▶ _TASK INSTRUCTIONS_
Say how many lines in the records hold "right". Nothing but the number should be given.

▶ _DATA_
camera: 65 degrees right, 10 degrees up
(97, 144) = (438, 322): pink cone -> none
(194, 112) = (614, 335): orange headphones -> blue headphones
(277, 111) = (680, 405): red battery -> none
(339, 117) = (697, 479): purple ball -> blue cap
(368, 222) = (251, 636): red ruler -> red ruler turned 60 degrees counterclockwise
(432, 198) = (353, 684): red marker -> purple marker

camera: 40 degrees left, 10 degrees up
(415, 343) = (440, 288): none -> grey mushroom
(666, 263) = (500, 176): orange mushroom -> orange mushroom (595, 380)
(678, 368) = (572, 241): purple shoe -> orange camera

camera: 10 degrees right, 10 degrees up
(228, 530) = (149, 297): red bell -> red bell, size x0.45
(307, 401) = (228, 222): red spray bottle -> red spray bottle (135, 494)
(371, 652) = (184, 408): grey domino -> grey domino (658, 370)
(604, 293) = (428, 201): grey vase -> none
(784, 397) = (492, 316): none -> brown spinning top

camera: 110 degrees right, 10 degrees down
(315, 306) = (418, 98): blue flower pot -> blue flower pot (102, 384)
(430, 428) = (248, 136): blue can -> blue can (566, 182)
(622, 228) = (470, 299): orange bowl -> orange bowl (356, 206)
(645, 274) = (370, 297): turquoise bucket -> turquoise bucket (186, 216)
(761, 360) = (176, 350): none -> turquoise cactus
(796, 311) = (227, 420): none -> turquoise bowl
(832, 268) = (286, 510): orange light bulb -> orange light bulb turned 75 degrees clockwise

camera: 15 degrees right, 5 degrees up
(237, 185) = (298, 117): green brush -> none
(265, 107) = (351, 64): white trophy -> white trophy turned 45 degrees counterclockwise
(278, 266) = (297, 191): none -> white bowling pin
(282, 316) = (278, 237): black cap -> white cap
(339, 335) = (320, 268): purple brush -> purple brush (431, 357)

▶ _REPLY_
4